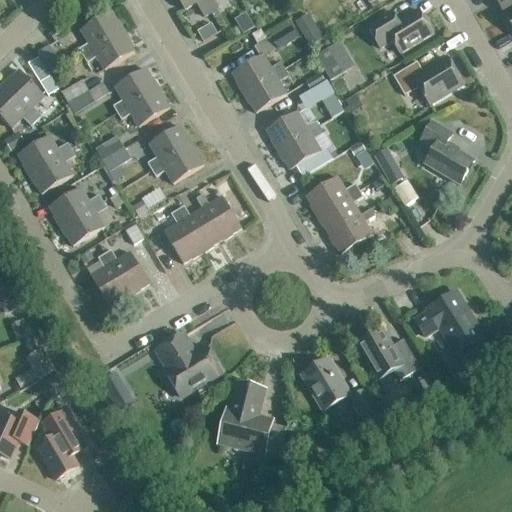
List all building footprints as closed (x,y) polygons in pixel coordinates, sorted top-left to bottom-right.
[(210,15),(201,0),(177,0),(185,12),(196,5),(204,18),(210,15)] [(201,0),(210,15),(218,10),(212,0),(201,0)] [(511,0),(495,0),(504,14),(511,9),(511,0)] [(400,56),(433,36),(418,12),(394,26),(388,16),(367,28),(380,50),(392,43),(400,56)] [(83,58),(123,34),(111,14),(80,32),(88,45),(79,51),(83,58)] [(297,27),(309,46),(325,36),(313,17),(301,25),(297,27)] [(249,21),(238,27),(243,35),(254,28),(249,21)] [(278,52),(298,40),(291,30),(271,42),(278,52)] [(257,45),(265,40),(260,31),(252,36),(257,45)] [(123,34),(83,58),(87,65),(97,59),(105,72),(135,54),(123,34)] [(48,48),(38,55),(50,75),(61,69),(48,48)] [(335,82),(351,72),(339,52),(335,54),(334,52),(321,60),(325,65),(318,69),(327,82),(333,78),(335,82)] [(244,95),(285,71),(280,64),(271,70),(263,57),(232,75),(244,95)] [(28,66),(48,97),(59,91),(39,59),(28,66)] [(429,106),(463,86),(447,60),(424,75),(417,64),(393,78),(405,98),(419,89),(429,106)] [(117,115),(157,91),(145,71),(115,89),(123,102),(113,108),(117,115)] [(285,71),(244,95),(256,115),(287,97),(279,84),(289,78),(285,71)] [(3,88),(36,123),(42,118),(34,109),(45,99),(19,72),(3,88)] [(68,106),(89,93),(83,82),(62,95),(68,106)] [(36,123),(3,88),(0,90),(0,118),(11,130),(22,120),(31,129),(36,123)] [(157,91),(117,115),(121,122),(131,116),(139,129),(170,111),(157,91)] [(89,93),(68,106),(75,116),(95,103),(89,93)] [(322,104),(332,120),(344,113),(334,97),(322,104)] [(278,152),(319,128),(315,121),(305,127),(297,114),(266,132),(278,152)] [(460,187),(474,163),(447,146),(453,136),(432,124),(421,142),(435,150),(425,167),(460,187)] [(151,172),(192,148),(180,128),(149,146),(157,159),(147,165),(151,172)] [(319,128),(278,152),(290,172),(305,164),(321,154),(313,141),(323,135),(319,128)] [(30,177),(72,152),(68,145),(57,151),(49,138),(18,157),(30,177)] [(102,163),(124,150),(117,138),(95,151),(102,163)] [(192,148),(151,172),(156,179),(165,173),(173,186),(204,168),(192,148)] [(124,150),(102,163),(109,174),(131,161),(124,150)] [(404,180),(387,150),(374,158),(391,188),(404,180)] [(321,154),(305,164),(310,173),(332,159),(327,151),(321,154)] [(72,152),(30,177),(42,196),(73,177),(65,164),(76,158),(72,152)] [(423,201),(437,193),(426,173),(411,182),(423,201)] [(318,218),(360,193),(355,186),(345,192),(337,179),(306,198),(318,218)] [(381,181),(372,186),(375,192),(384,186),(381,181)] [(61,229),(103,204),(99,197),(89,203),(81,190),(49,209),(61,229)] [(318,218),(329,237),(361,218),(360,218),(353,205),(363,199),(360,193),(318,218)] [(203,211),(222,242),(242,230),(223,199),(209,207),(203,197),(196,201),(202,211),(203,211)] [(114,212),(122,207),(117,198),(109,203),(114,212)] [(103,204),(61,229),(73,248),(104,229),(97,216),(107,210),(103,204)] [(202,254),(222,242),(203,211),(202,211),(190,218),(184,208),(177,212),(202,254)] [(361,218),(329,237),(341,257),(372,238),(365,225),(375,219),(371,211),(360,218),(361,218)] [(183,266),(202,254),(177,212),(171,216),(177,226),(164,234),(183,266)] [(147,217),(135,224),(147,244),(159,237),(147,217)] [(104,256),(130,298),(149,286),(130,255),(117,262),(111,252),(104,256)] [(91,278),(110,310),(130,298),(104,256),(98,260),(104,270),(91,278)] [(489,358),(480,344),(485,341),(456,294),(428,312),(429,314),(416,323),(425,338),(439,330),(456,357),(449,362),(458,377),(489,358)] [(11,304),(3,307),(6,315),(17,311),(18,311),(13,303),(12,304),(11,304)] [(399,382),(420,370),(403,342),(392,348),(382,333),(377,336),(376,334),(366,339),(364,344),(358,347),(377,380),(393,371),(399,382)] [(180,399),(222,374),(206,349),(189,359),(177,340),(157,353),(168,371),(165,374),(180,399)] [(54,371),(43,350),(26,360),(37,381),(54,371)] [(324,413),(350,397),(329,362),(302,377),(324,413)] [(426,401),(441,393),(430,374),(415,382),(426,401)] [(65,390),(57,377),(47,383),(55,396),(65,390)] [(265,455),(272,424),(255,420),(263,391),(238,385),(224,444),(265,455)] [(363,421),(377,413),(365,393),(351,401),(363,421)] [(61,396),(53,401),(58,409),(66,404),(61,396)] [(28,449),(39,423),(19,414),(14,425),(0,418),(0,456),(9,461),(17,444),(28,449)] [(55,482),(78,468),(64,444),(74,438),(61,415),(43,426),(52,441),(36,450),(55,482)]
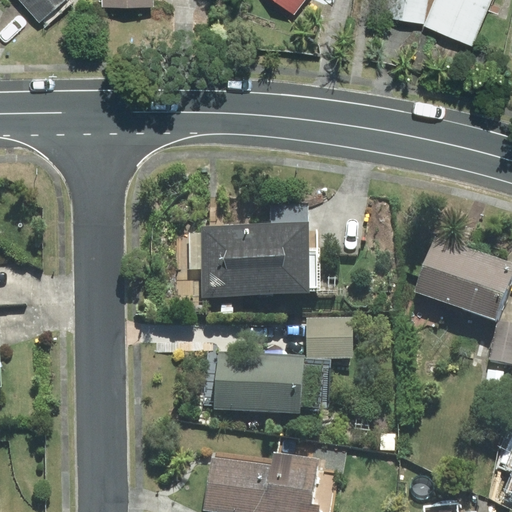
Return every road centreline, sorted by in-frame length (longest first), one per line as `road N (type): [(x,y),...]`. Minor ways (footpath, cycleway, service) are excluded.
road 1 (residential): [(511,160),(400,131),(257,114),(92,113)]
road 2 (residential): [(102,511),(92,113)]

# # # # #

_Written request_. Reproduce the listing above line for line, with no changes, leaving out the pictures.

_Result of this task_.
List all building footprints as closed (x,y) polygons in pixel coordinates, sorted top-left to bottom-right.
[(210,15),(201,0),(177,0),(185,12),(196,5),(204,18),(210,15)] [(201,0),(210,15),(218,10),(212,0),(201,0)] [(511,0),(495,0),(504,14),(511,9),(511,0)] [(400,56),(433,36),(418,12),(394,26),(388,16),(367,28),(380,50),(392,43),(400,56)] [(83,58),(123,34),(111,14),(80,32),(88,45),(79,51),(83,58)] [(297,27),(309,46),(325,36),(313,17),(301,25),(297,27)] [(249,21),(238,27),(243,35),(254,28),(249,21)] [(278,52),(298,40),(291,30),(271,42),(278,52)] [(257,45),(265,40),(260,31),(252,36),(257,45)] [(123,34),(83,58),(87,65),(97,59),(105,72),(135,54),(123,34)] [(48,48),(38,55),(50,75),(61,69),(48,48)] [(335,82),(351,72),(339,52),(335,54),(334,52),(321,60),(325,65),(318,69),(327,82),(333,78),(335,82)] [(244,95),(285,71),(280,64),(271,70),(263,57),(232,75),(244,95)] [(28,66),(48,97),(59,91),(39,59),(28,66)] [(429,106),(463,86),(447,60),(424,75),(417,64),(393,78),(405,98),(419,89),(429,106)] [(117,115),(157,91),(145,71),(115,89),(123,102),(113,108),(117,115)] [(285,71),(244,95),(256,115),(287,97),(279,84),(289,78),(285,71)] [(3,88),(36,123),(42,118),(34,109),(45,99),(19,72),(3,88)] [(68,106),(89,93),(83,82),(62,95),(68,106)] [(36,123),(3,88),(0,90),(0,118),(11,130),(22,120),(31,129),(36,123)] [(157,91),(117,115),(121,122),(131,116),(139,129),(170,111),(157,91)] [(89,93),(68,106),(75,116),(95,103),(89,93)] [(322,104),(332,120),(344,113),(334,97),(322,104)] [(278,152),(319,128),(315,121),(305,127),(297,114),(266,132),(278,152)] [(460,187),(474,163),(447,146),(453,136),(432,124),(421,142),(435,150),(425,167),(460,187)] [(151,172),(192,148),(180,128),(149,146),(157,159),(147,165),(151,172)] [(319,128),(278,152),(290,172),(305,164),(321,154),(313,141),(323,135),(319,128)] [(30,177),(72,152),(68,145),(57,151),(49,138),(18,157),(30,177)] [(102,163),(124,150),(117,138),(95,151),(102,163)] [(192,148),(151,172),(156,179),(165,173),(173,186),(204,168),(192,148)] [(124,150),(102,163),(109,174),(131,161),(124,150)] [(404,180),(387,150),(374,158),(391,188),(404,180)] [(321,154),(305,164),(310,173),(332,159),(327,151),(321,154)] [(72,152),(30,177),(42,196),(73,177),(65,164),(76,158),(72,152)] [(423,201),(437,193),(426,173),(411,182),(423,201)] [(318,218),(360,193),(355,186),(345,192),(337,179),(306,198),(318,218)] [(381,181),(372,186),(375,192),(384,186),(381,181)] [(61,229),(103,204),(99,197),(89,203),(81,190),(49,209),(61,229)] [(318,218),(329,237),(361,218),(360,218),(353,205),(363,199),(360,193),(318,218)] [(203,211),(222,242),(242,230),(223,199),(209,207),(203,197),(196,201),(202,211),(203,211)] [(114,212),(122,207),(117,198),(109,203),(114,212)] [(103,204),(61,229),(73,248),(104,229),(97,216),(107,210),(103,204)] [(202,254),(222,242),(203,211),(202,211),(190,218),(184,208),(177,212),(202,254)] [(361,218),(329,237),(341,257),(372,238),(365,225),(375,219),(371,211),(360,218),(361,218)] [(183,266),(202,254),(177,212),(171,216),(177,226),(164,234),(183,266)] [(147,217),(135,224),(147,244),(159,237),(147,217)] [(104,256),(130,298),(149,286),(130,255),(117,262),(111,252),(104,256)] [(91,278),(110,310),(130,298),(104,256),(98,260),(104,270),(91,278)] [(489,358),(480,344),(485,341),(456,294),(428,312),(429,314),(416,323),(425,338),(439,330),(456,357),(449,362),(458,377),(489,358)] [(11,304),(3,307),(6,315),(17,311),(18,311),(13,303),(12,304),(11,304)] [(399,382),(420,370),(403,342),(392,348),(382,333),(377,336),(376,334),(366,339),(364,344),(358,347),(377,380),(393,371),(399,382)] [(180,399),(222,374),(206,349),(189,359),(177,340),(157,353),(168,371),(165,374),(180,399)] [(54,371),(43,350),(26,360),(37,381),(54,371)] [(324,413),(350,397),(329,362),(302,377),(324,413)] [(426,401),(441,393),(430,374),(415,382),(426,401)] [(65,390),(57,377),(47,383),(55,396),(65,390)] [(265,455),(272,424),(255,420),(263,391),(238,385),(224,444),(265,455)] [(363,421),(377,413),(365,393),(351,401),(363,421)] [(61,396),(53,401),(58,409),(66,404),(61,396)] [(28,449),(39,423),(19,414),(14,425),(0,418),(0,456),(9,461),(17,444),(28,449)] [(55,482),(78,468),(64,444),(74,438),(61,415),(43,426),(52,441),(36,450),(55,482)]
Return every road centreline, sorted by in-frame length (longest first), one per line as `road N (type): [(x,y),...]`. Minor ways (footpath, cycleway, service) are excluded.
road 1 (residential): [(511,160),(400,131),(257,114),(92,113)]
road 2 (residential): [(102,511),(92,113)]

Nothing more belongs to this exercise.